Task goal
Each line of the material must be repeated precisely, with the pictures left out.

⁂

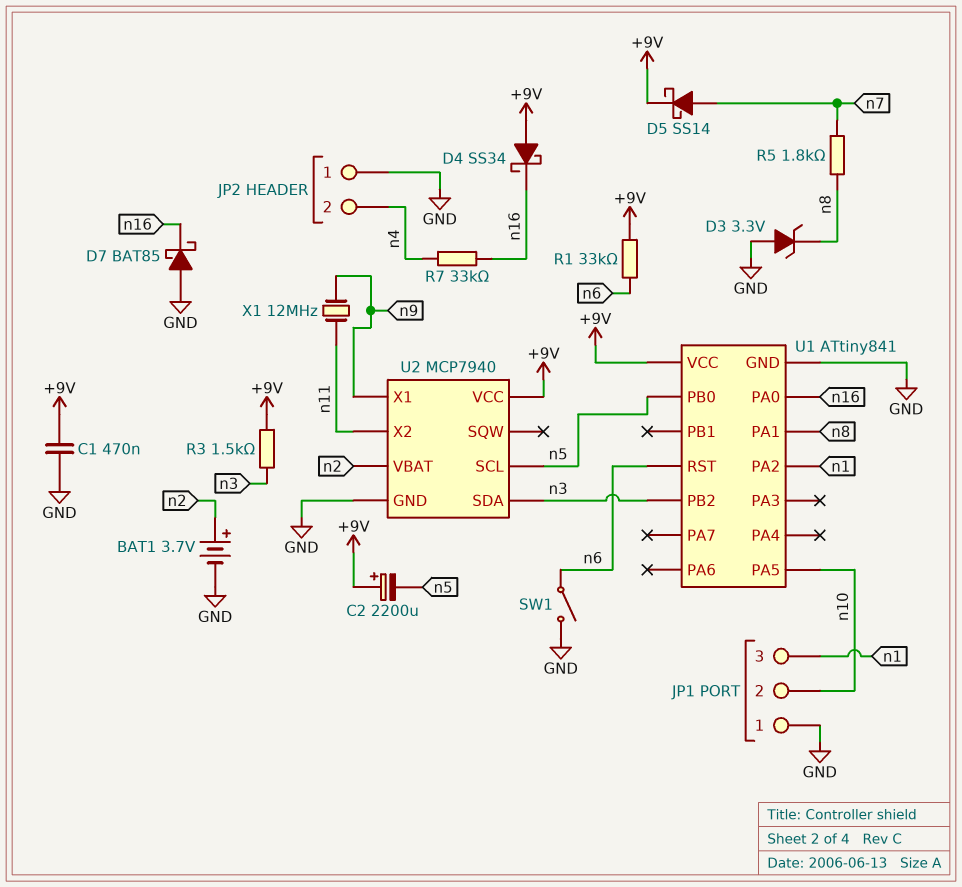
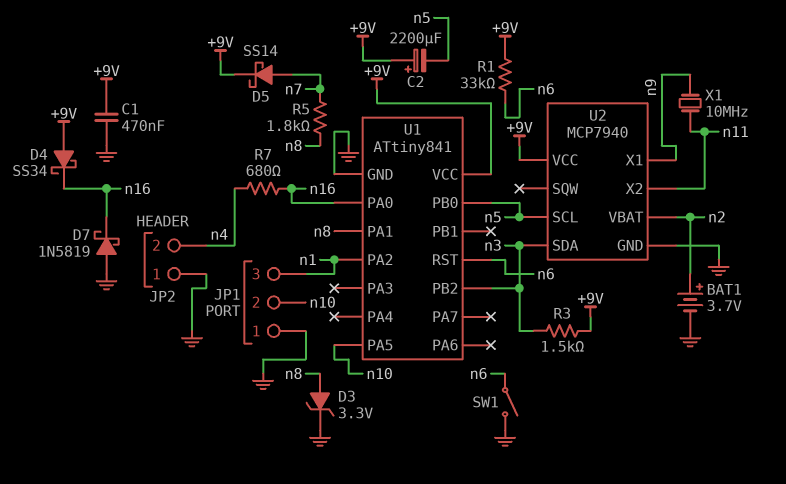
D3: zener 3.3V (A GND, K n8) -> zener 3.3V (A n8, K GND)
D7: schottky BAT85 (A GND, K n16) -> schottky 1N5819 (A GND, K n16)
R7: 33k (n4, n16) -> 680 (n4, n16)
X1: 12MHz (n9, n11) -> 10MHz (n9, n11)

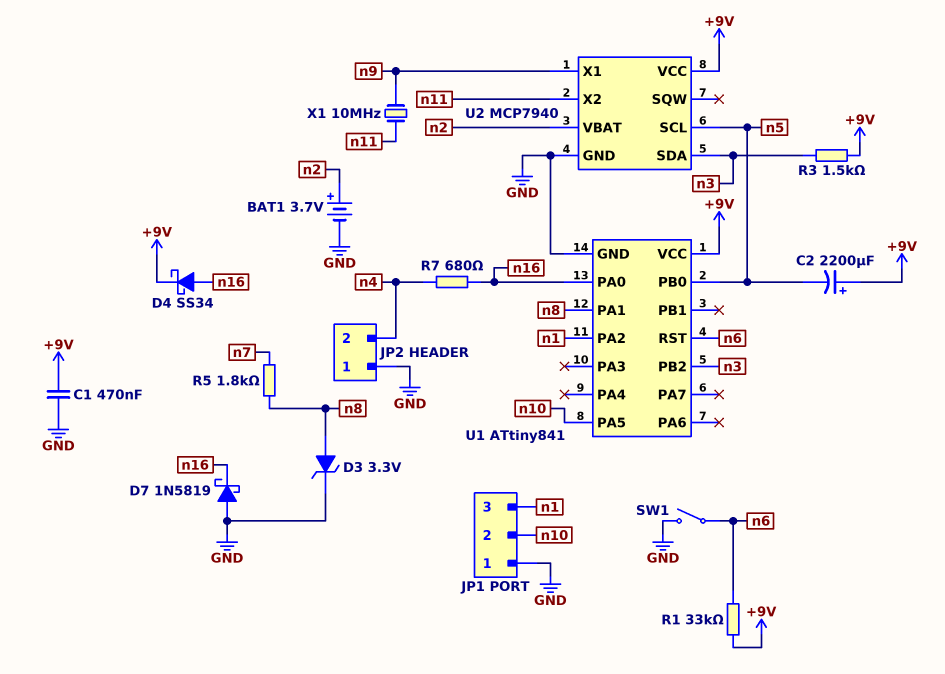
D4: schottky SS34 (A +9V, K n16) -> schottky SS34 (A n16, K +9V)
D5: schottky SS14 (A n7, K +9V) -> none

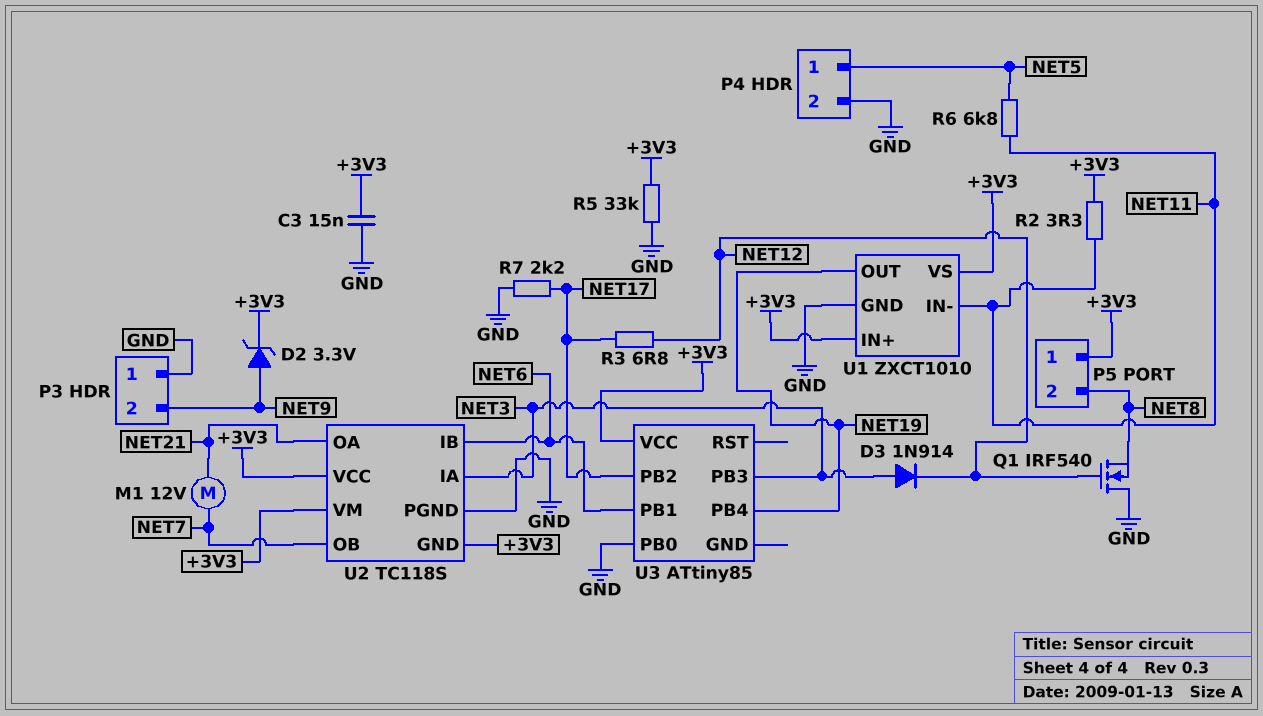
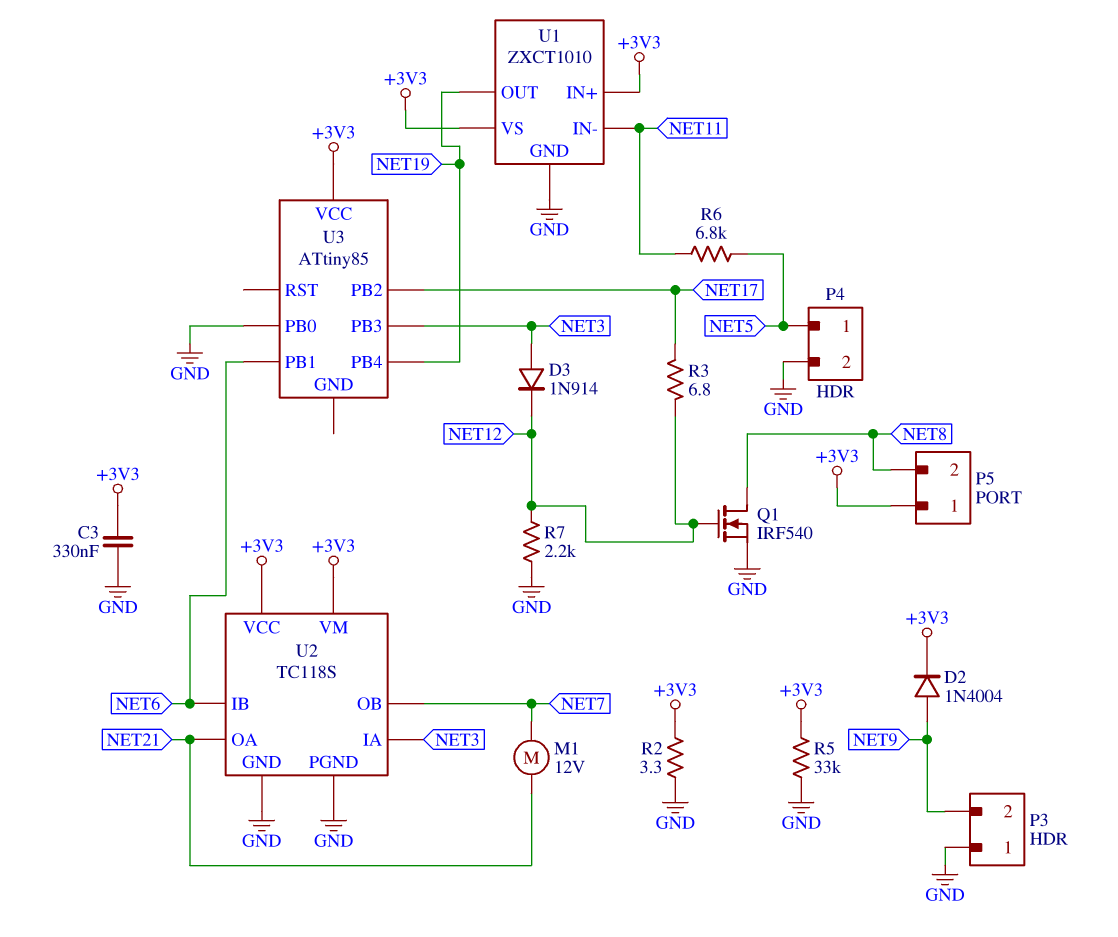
C3: 15nF (+3V3, GND) -> 330nF (+3V3, GND)
D2: zener 3.3V (A NET9, K +3V3) -> diode 1N4004 (A NET9, K +3V3)
Q1: NMOS IRF540 (G NET12, D GND, S NET8) -> NMOS IRF540 (G NET12, D NET8, S GND)
R2: 3.3 (+3V3, NET11) -> 3.3 (+3V3, GND)
R7: 2.2k (GND, NET17) -> 2.2k (GND, NET12)
U2 pin GND: +3V3 -> GND

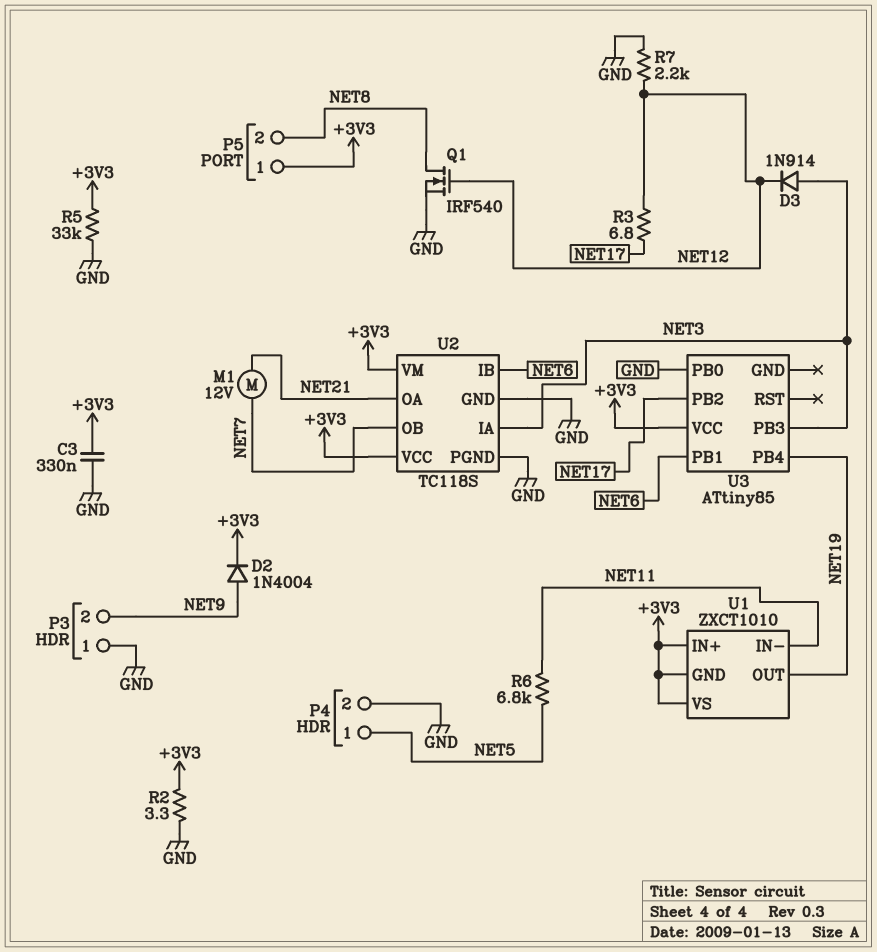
U1 pin GND: GND -> +3V3

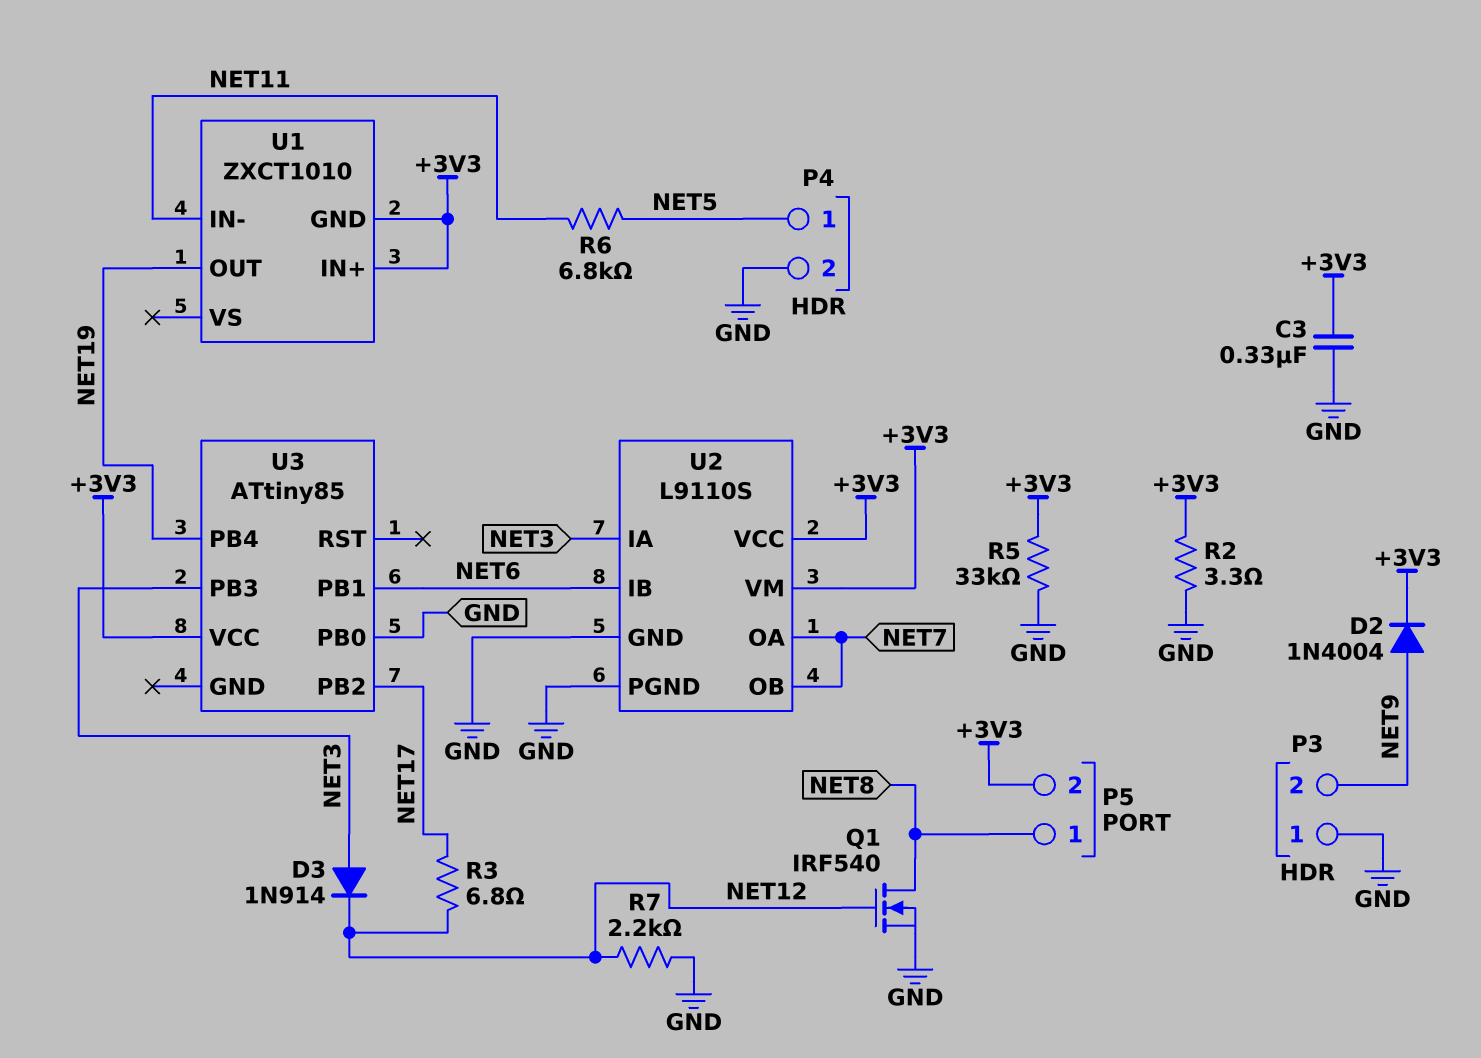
M1: motor 12V (NET7, NET21) -> none
P5 pin 1: +3V3 -> NET8
P5 pin 2: NET8 -> +3V3
U1 pin VS: +3V3 -> none
U2: TC118S -> L9110S
U2 pin OA: NET21 -> NET7

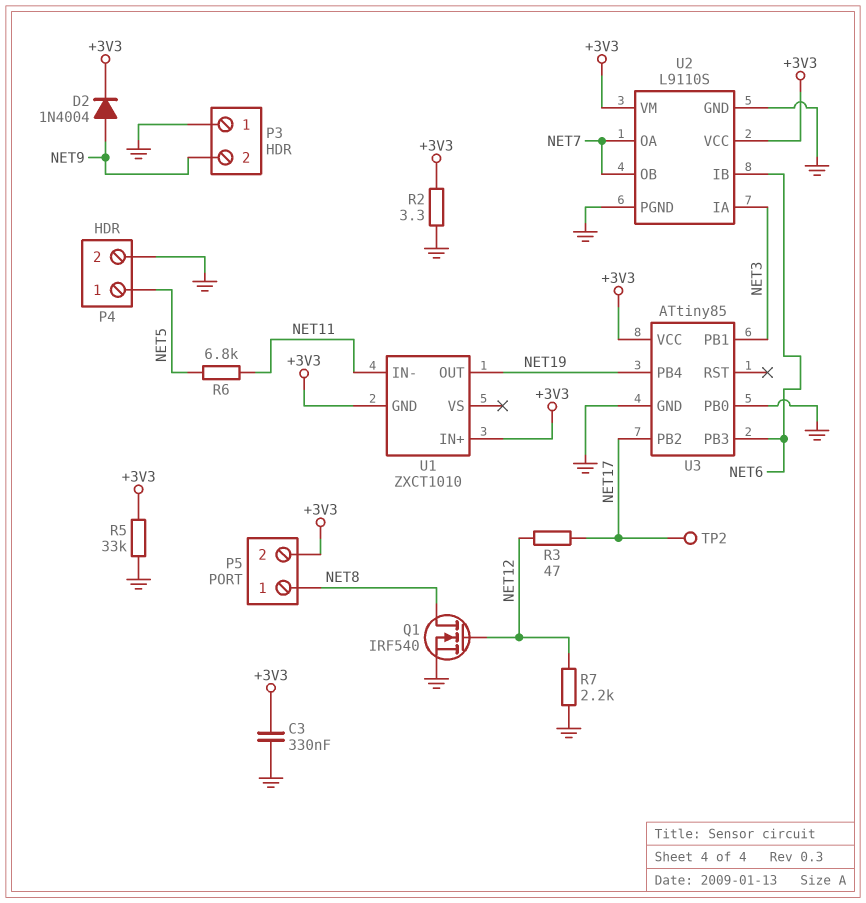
D3: diode 1N914 (A NET3, K NET12) -> none
R3: 6.8 (NET12, NET17) -> 47 (NET12, NET17)
TP2: none -> test point (NET17)
U3 pin GND: none -> GND
U3 pin PB1: NET6 -> NET3
U3 pin PB3: NET3 -> NET6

⁂

Output for this exercise
D3: zener 3.3V (A GND, K n8) -> zener 3.3V (A n8, K GND)
D7: schottky BAT85 (A GND, K n16) -> schottky 1N5819 (A GND, K n16)
R7: 33k (n4, n16) -> 680 (n4, n16)
X1: 12MHz (n9, n11) -> 10MHz (n9, n11)

D4: schottky SS34 (A +9V, K n16) -> schottky SS34 (A n16, K +9V)
D5: schottky SS14 (A n7, K +9V) -> none

C3: 15nF (+3V3, GND) -> 330nF (+3V3, GND)
D2: zener 3.3V (A NET9, K +3V3) -> diode 1N4004 (A NET9, K +3V3)
Q1: NMOS IRF540 (G NET12, D GND, S NET8) -> NMOS IRF540 (G NET12, D NET8, S GND)
R2: 3.3 (+3V3, NET11) -> 3.3 (+3V3, GND)
R7: 2.2k (GND, NET17) -> 2.2k (GND, NET12)
U2 pin GND: +3V3 -> GND

U1 pin GND: GND -> +3V3

M1: motor 12V (NET7, NET21) -> none
P5 pin 1: +3V3 -> NET8
P5 pin 2: NET8 -> +3V3
U1 pin VS: +3V3 -> none
U2: TC118S -> L9110S
U2 pin OA: NET21 -> NET7

D3: diode 1N914 (A NET3, K NET12) -> none
R3: 6.8 (NET12, NET17) -> 47 (NET12, NET17)
TP2: none -> test point (NET17)
U3 pin GND: none -> GND
U3 pin PB1: NET6 -> NET3
U3 pin PB3: NET3 -> NET6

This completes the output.